Problem details: The material below has pictures in it. Set down only the lines from the line containing "camera: 15 degrees left, 0 degrees up" through the line containing "(504, 82) = (246, 133): purple", word for word, and leave the pictures behind.

Records for processing:
──────────
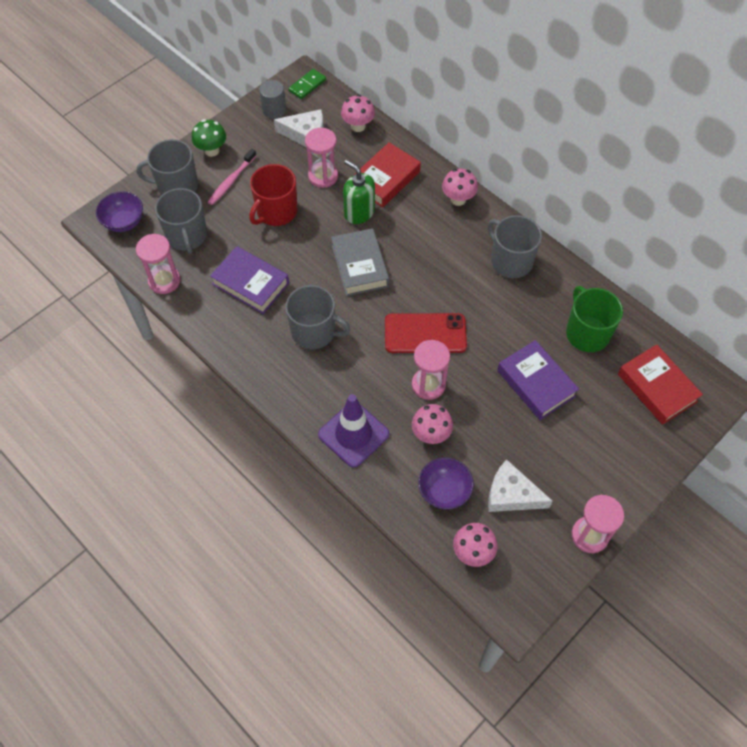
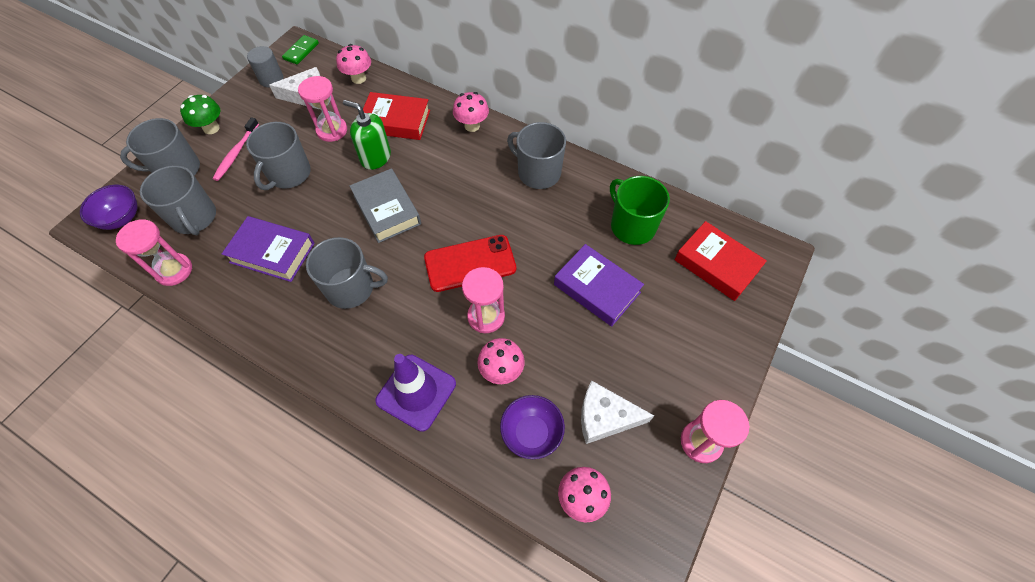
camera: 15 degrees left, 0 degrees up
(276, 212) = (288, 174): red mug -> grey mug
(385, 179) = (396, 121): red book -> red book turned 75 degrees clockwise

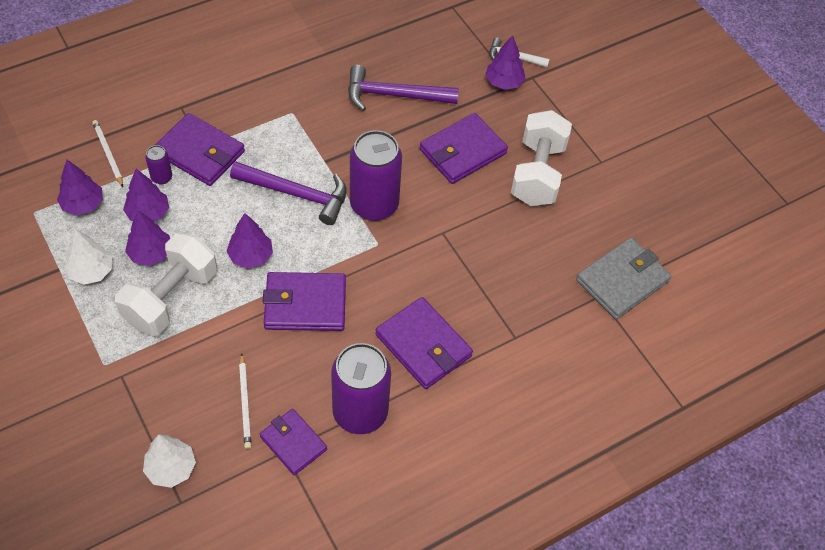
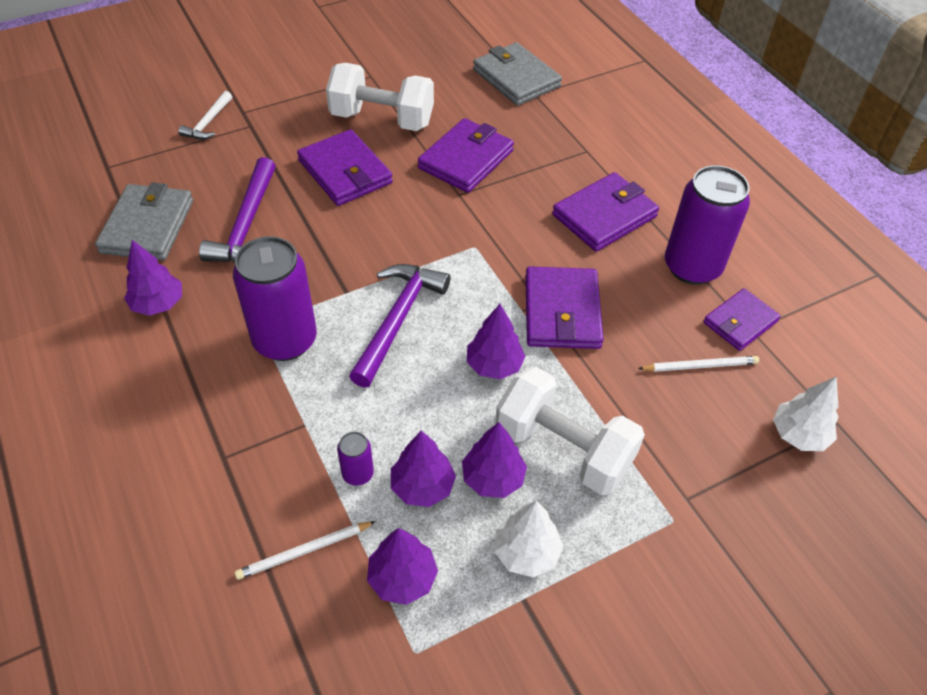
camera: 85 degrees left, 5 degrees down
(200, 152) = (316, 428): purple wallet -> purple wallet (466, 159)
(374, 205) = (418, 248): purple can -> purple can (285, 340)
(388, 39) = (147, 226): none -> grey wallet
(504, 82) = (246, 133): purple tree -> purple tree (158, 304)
──────────
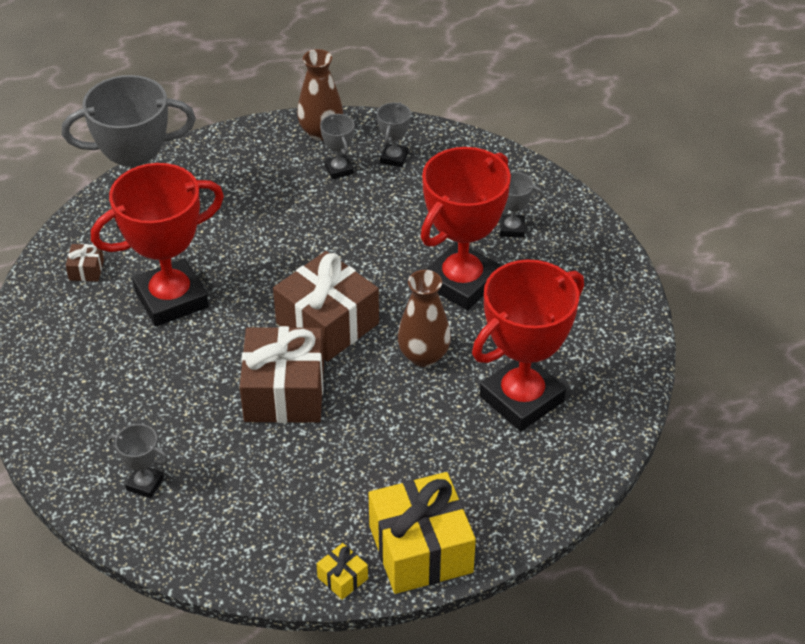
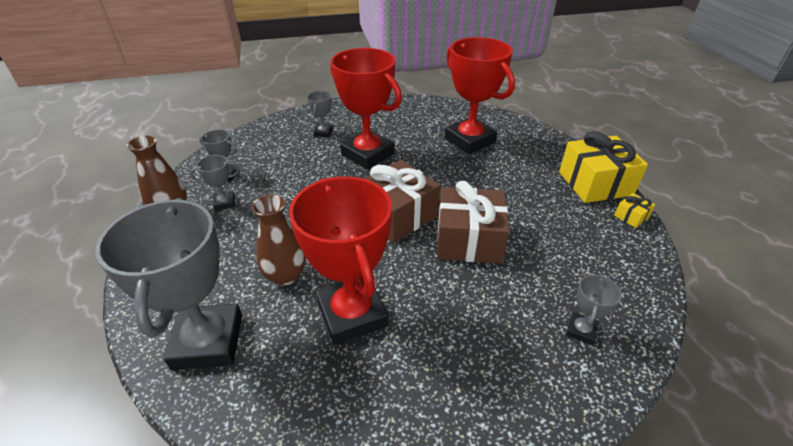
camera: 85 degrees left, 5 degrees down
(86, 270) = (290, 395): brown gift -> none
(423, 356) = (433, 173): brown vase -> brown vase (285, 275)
──────────
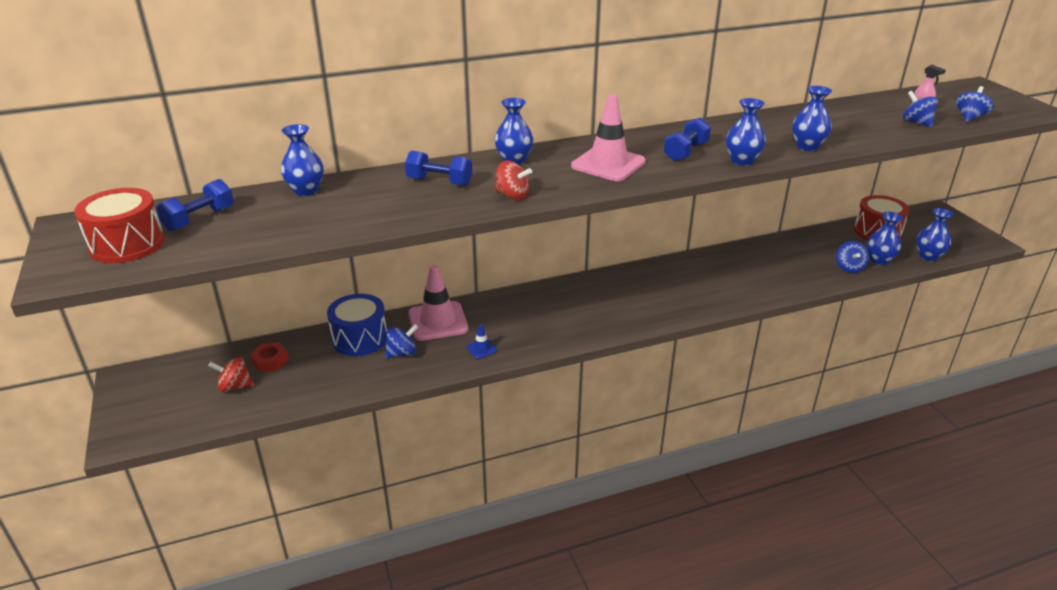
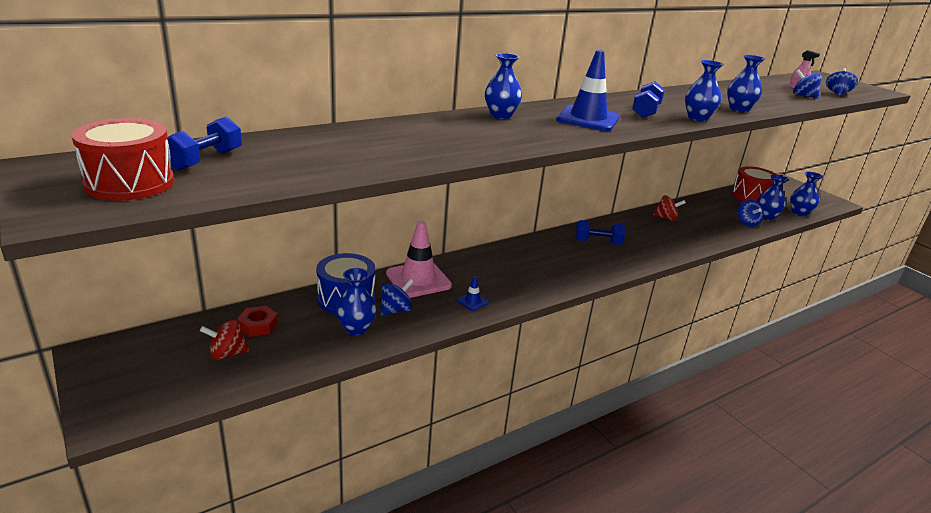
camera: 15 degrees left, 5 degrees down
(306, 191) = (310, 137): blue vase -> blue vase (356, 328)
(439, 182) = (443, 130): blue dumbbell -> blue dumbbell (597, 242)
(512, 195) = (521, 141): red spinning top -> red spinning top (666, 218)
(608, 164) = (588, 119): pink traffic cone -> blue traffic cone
──────────
Solution to the exercise:
camera: 15 degrees left, 0 degrees up
(276, 212) = (288, 174): red mug -> grey mug
(385, 179) = (396, 121): red book -> red book turned 75 degrees clockwise

camera: 85 degrees left, 5 degrees down
(200, 152) = (316, 428): purple wallet -> purple wallet (466, 159)
(374, 205) = (418, 248): purple can -> purple can (285, 340)
(388, 39) = (147, 226): none -> grey wallet
(504, 82) = (246, 133): purple tree -> purple tree (158, 304)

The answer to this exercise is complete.